* _The problem_: What's needed: every entry, printed exactly, minus the images.

(Source data Opens)

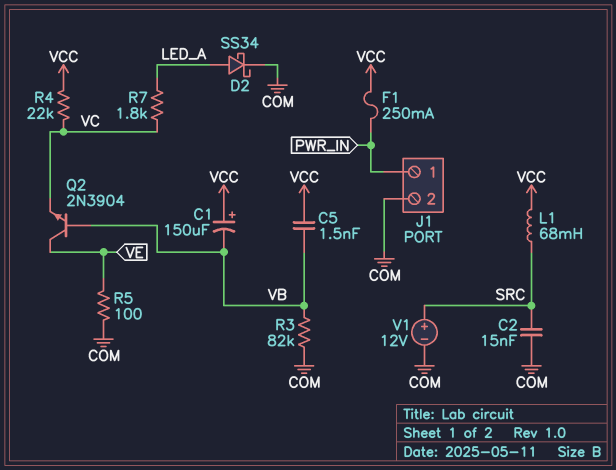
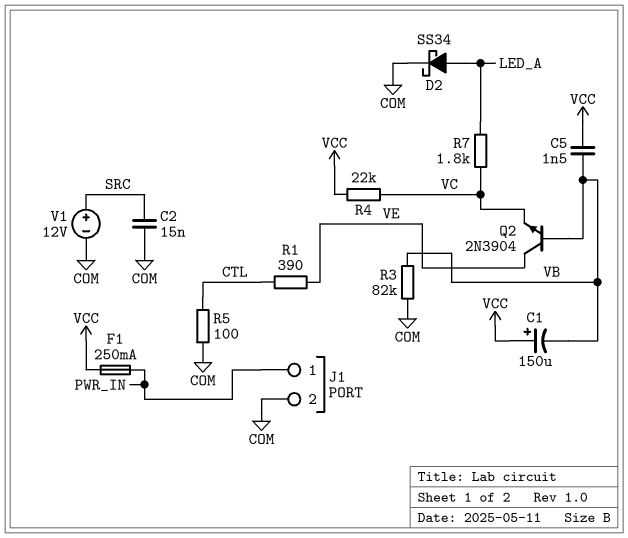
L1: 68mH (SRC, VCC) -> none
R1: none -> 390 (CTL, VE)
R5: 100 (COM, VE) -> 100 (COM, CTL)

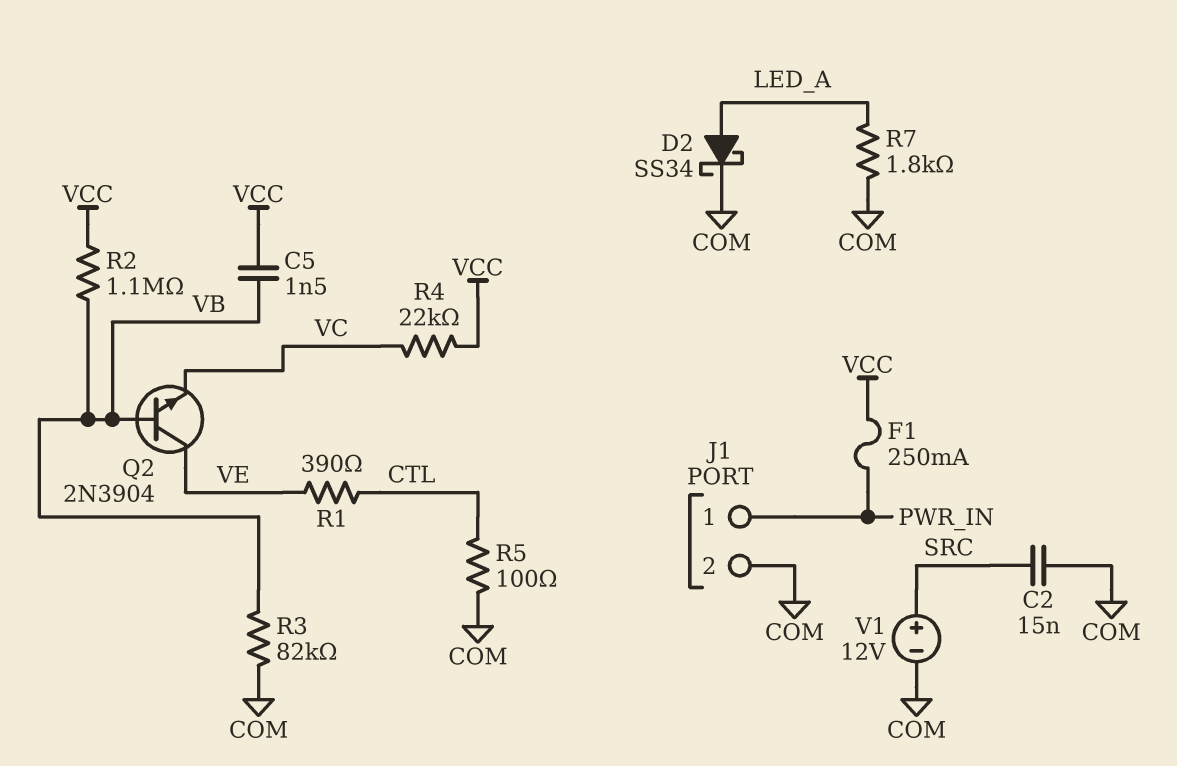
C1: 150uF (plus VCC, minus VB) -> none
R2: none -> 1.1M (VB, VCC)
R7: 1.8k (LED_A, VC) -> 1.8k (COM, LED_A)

(Source data Closes)

* _Task output_:
L1: 68mH (SRC, VCC) -> none
R1: none -> 390 (CTL, VE)
R5: 100 (COM, VE) -> 100 (COM, CTL)

C1: 150uF (plus VCC, minus VB) -> none
R2: none -> 1.1M (VB, VCC)
R7: 1.8k (LED_A, VC) -> 1.8k (COM, LED_A)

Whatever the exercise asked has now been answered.